[Collected data entries]
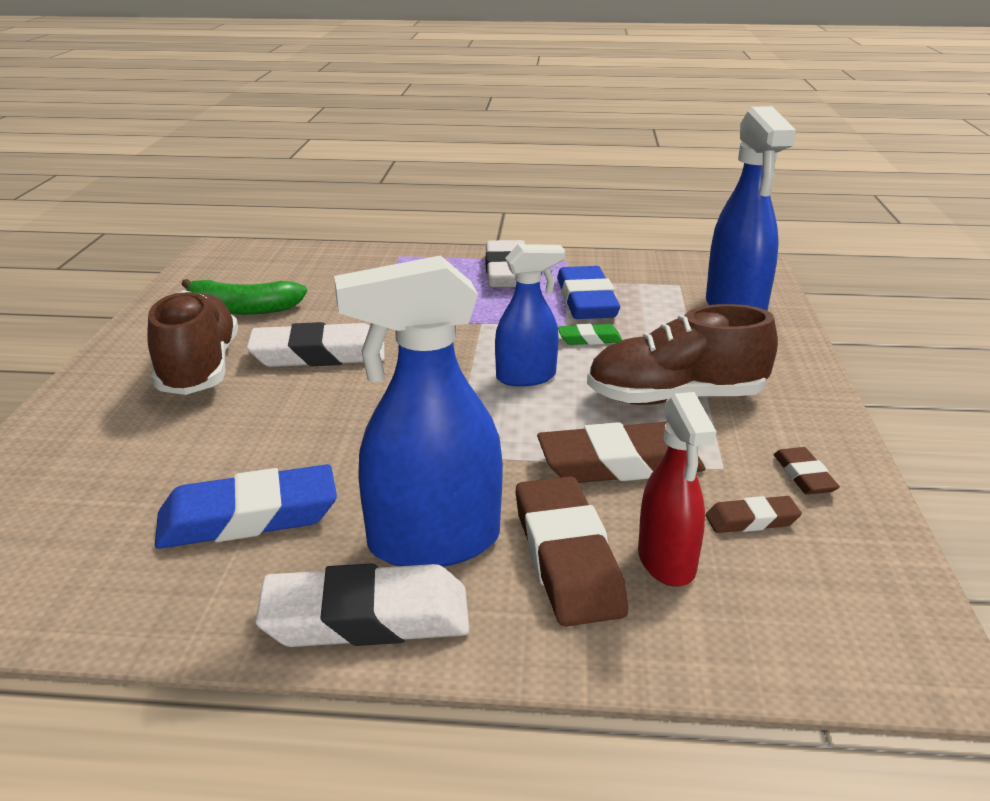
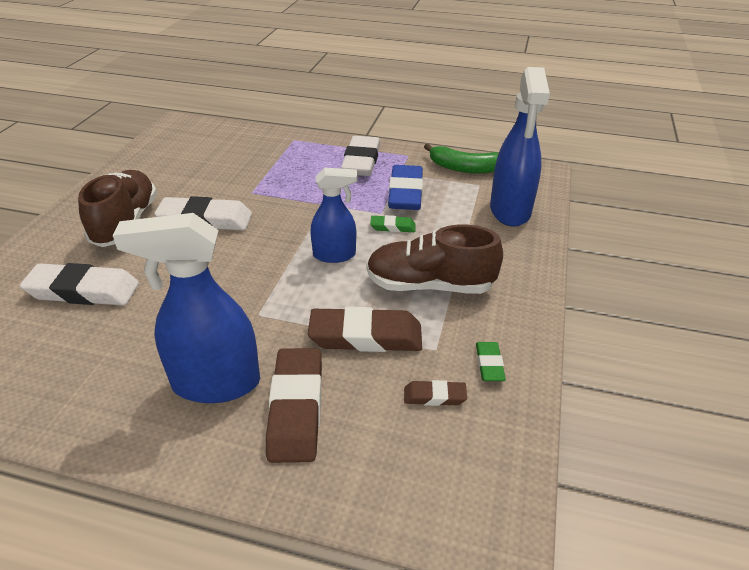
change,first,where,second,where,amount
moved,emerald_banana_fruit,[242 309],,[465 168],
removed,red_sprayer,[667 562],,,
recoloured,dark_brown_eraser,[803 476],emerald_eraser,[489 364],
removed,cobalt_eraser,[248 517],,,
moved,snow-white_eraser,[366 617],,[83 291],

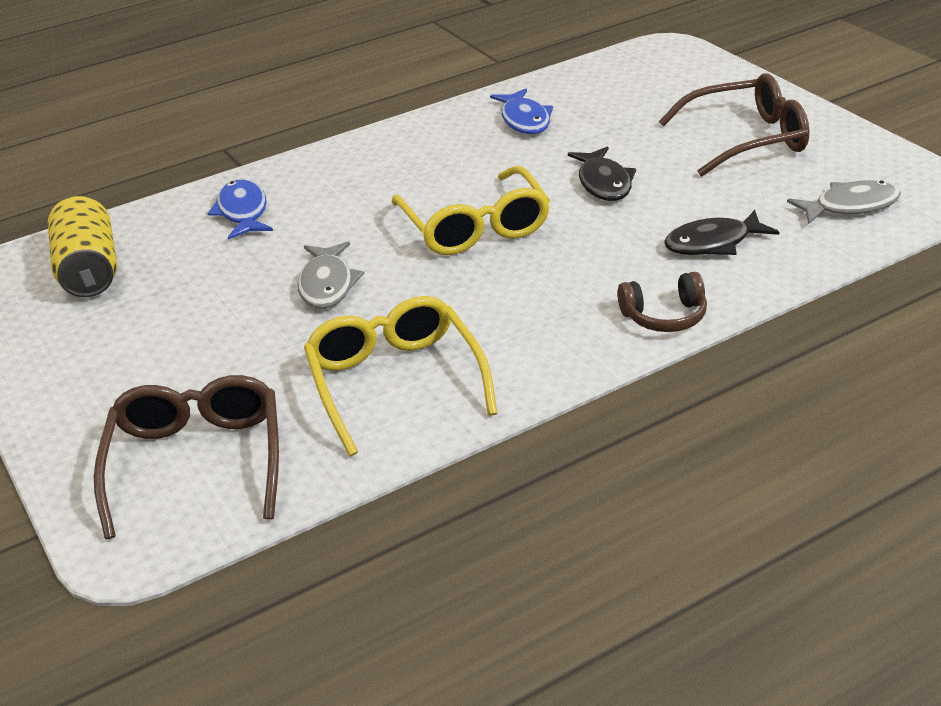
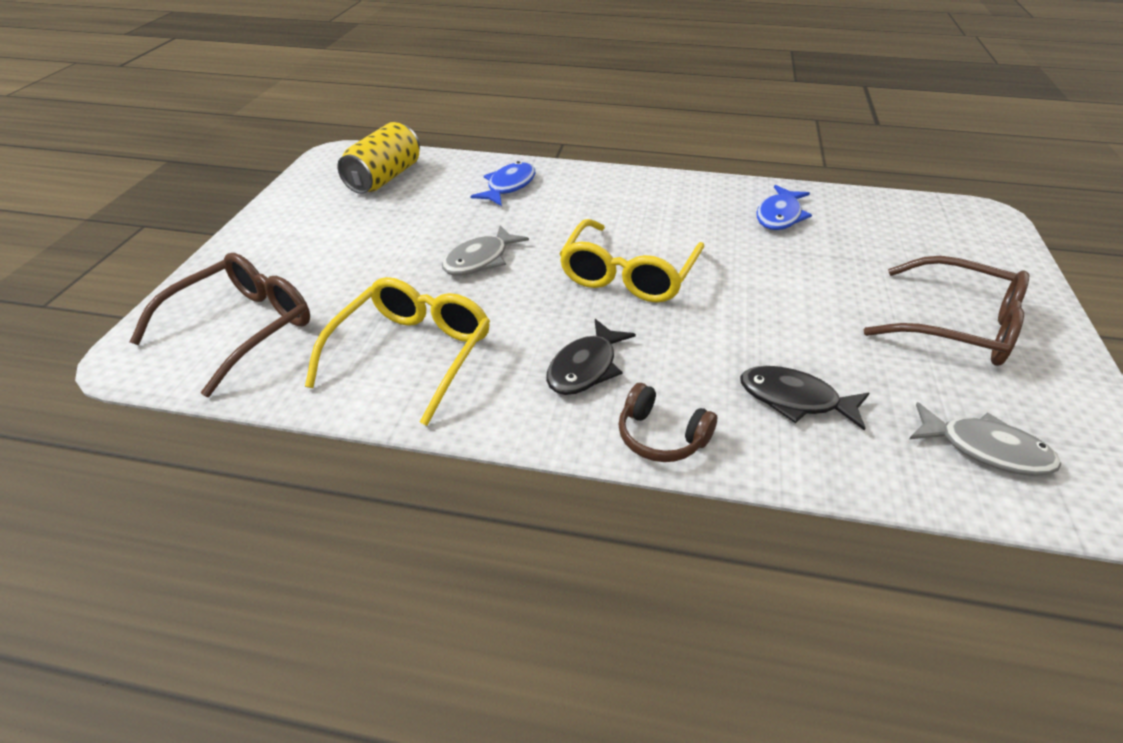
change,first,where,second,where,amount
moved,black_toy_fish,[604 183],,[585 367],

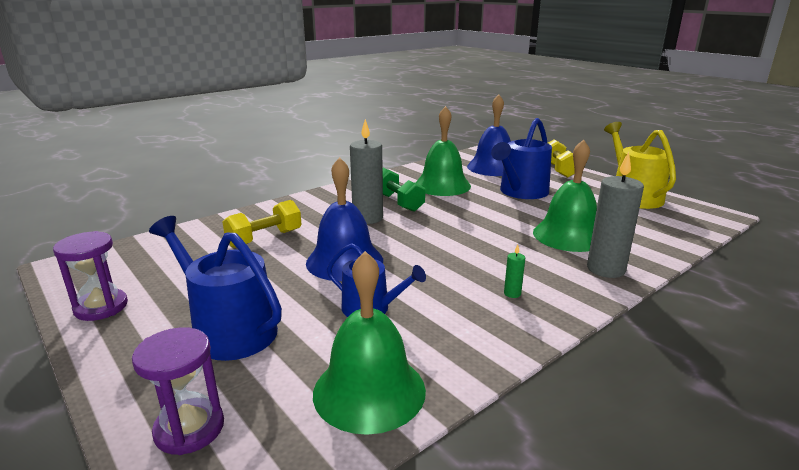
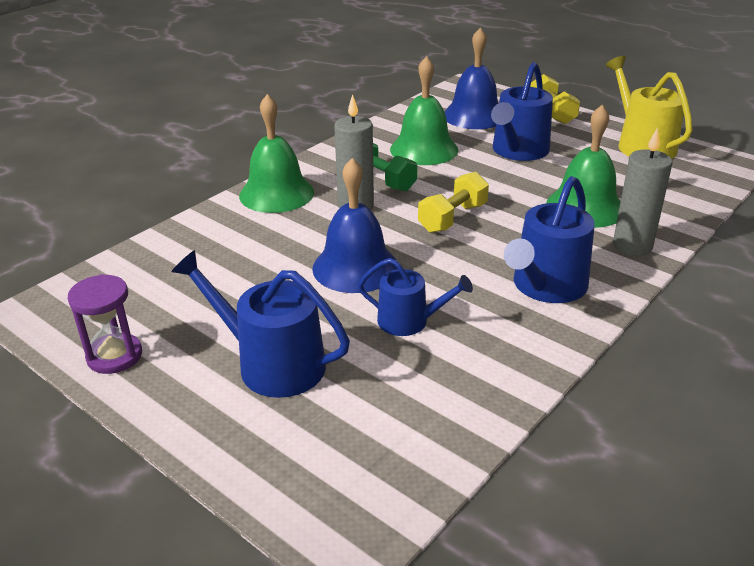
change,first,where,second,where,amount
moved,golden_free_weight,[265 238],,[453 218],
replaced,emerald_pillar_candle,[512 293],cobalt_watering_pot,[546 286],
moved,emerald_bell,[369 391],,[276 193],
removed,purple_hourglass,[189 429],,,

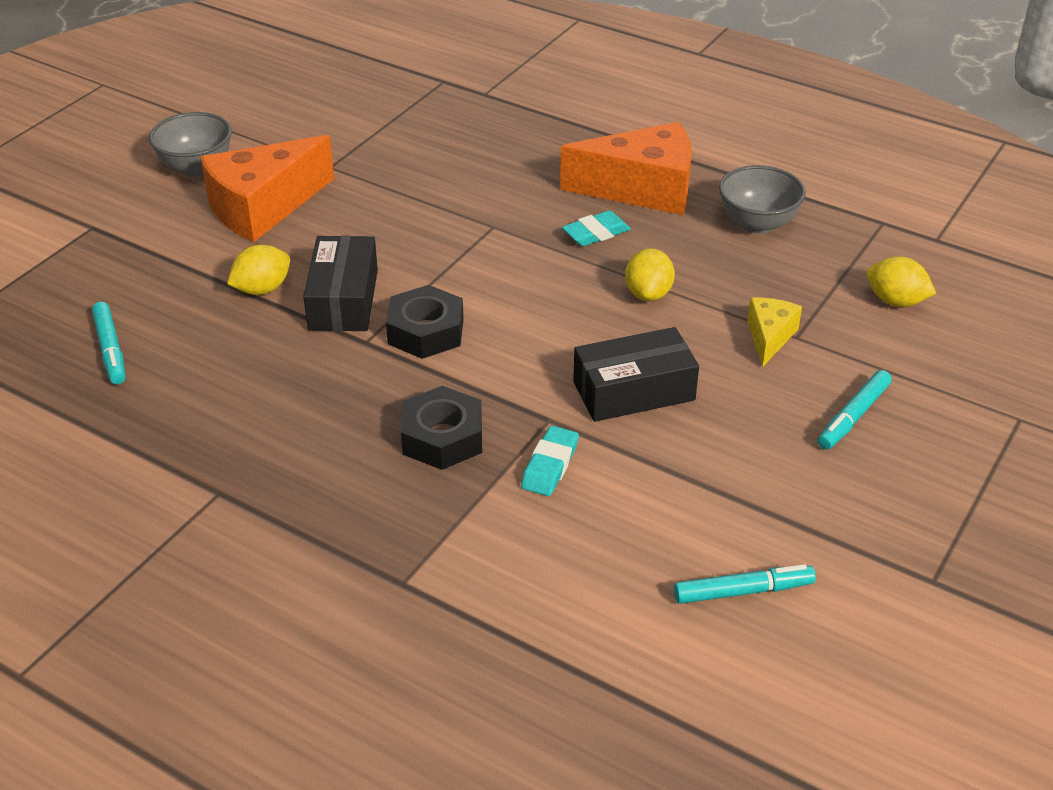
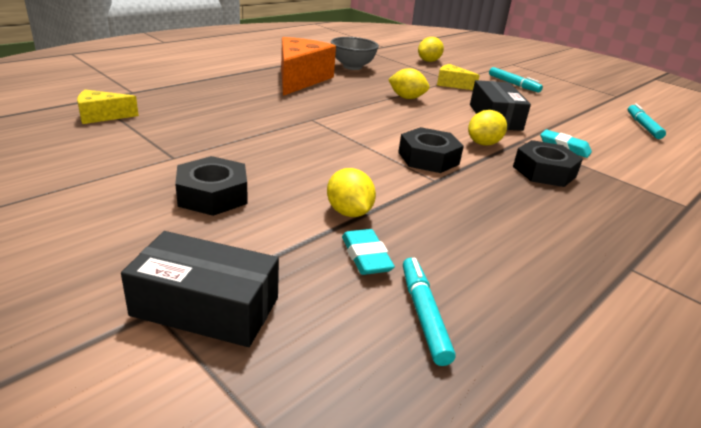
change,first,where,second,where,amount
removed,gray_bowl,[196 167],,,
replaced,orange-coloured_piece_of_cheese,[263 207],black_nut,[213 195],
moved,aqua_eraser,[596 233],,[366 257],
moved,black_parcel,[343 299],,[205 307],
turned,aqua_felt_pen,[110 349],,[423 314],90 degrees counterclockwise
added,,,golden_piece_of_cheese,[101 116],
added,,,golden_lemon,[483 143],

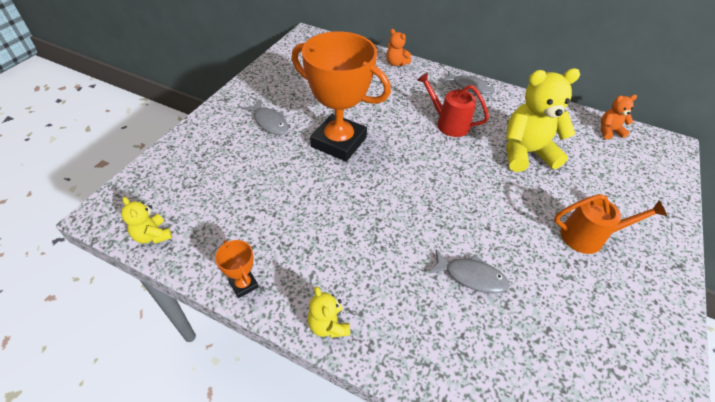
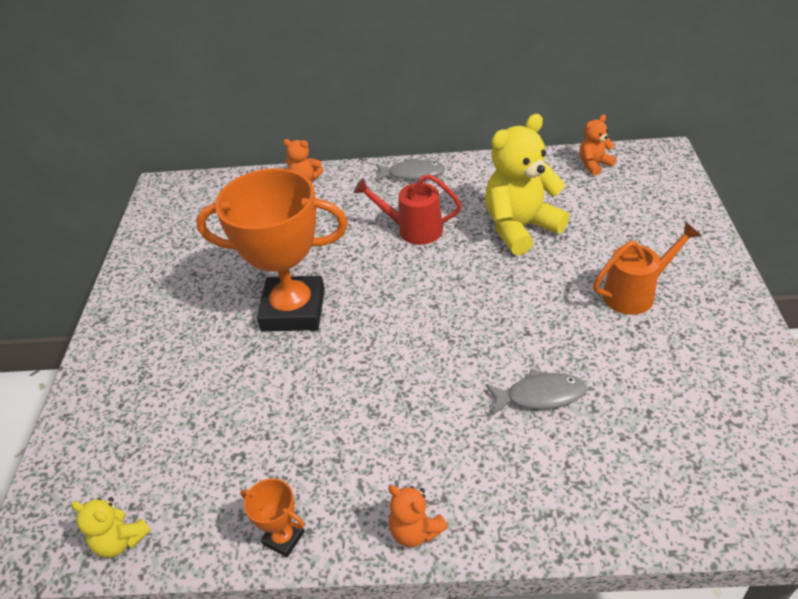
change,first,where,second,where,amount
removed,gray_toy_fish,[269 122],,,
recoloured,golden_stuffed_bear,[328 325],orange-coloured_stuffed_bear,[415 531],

■ Task goal
Pictures aside, retype the entries above exactly as they are.

■ Output for this exercise
change,first,where,second,where,amount
moved,emerald_banana_fruit,[242 309],,[465 168],
removed,red_sprayer,[667 562],,,
recoloured,dark_brown_eraser,[803 476],emerald_eraser,[489 364],
removed,cobalt_eraser,[248 517],,,
moved,snow-white_eraser,[366 617],,[83 291],

change,first,where,second,where,amount
moved,black_toy_fish,[604 183],,[585 367],

change,first,where,second,where,amount
moved,golden_free_weight,[265 238],,[453 218],
replaced,emerald_pillar_candle,[512 293],cobalt_watering_pot,[546 286],
moved,emerald_bell,[369 391],,[276 193],
removed,purple_hourglass,[189 429],,,

change,first,where,second,where,amount
removed,gray_bowl,[196 167],,,
replaced,orange-coloured_piece_of_cheese,[263 207],black_nut,[213 195],
moved,aqua_eraser,[596 233],,[366 257],
moved,black_parcel,[343 299],,[205 307],
turned,aqua_felt_pen,[110 349],,[423 314],90 degrees counterclockwise
added,,,golden_piece_of_cheese,[101 116],
added,,,golden_lemon,[483 143],

change,first,where,second,where,amount
removed,gray_toy_fish,[269 122],,,
recoloured,golden_stuffed_bear,[328 325],orange-coloured_stuffed_bear,[415 531],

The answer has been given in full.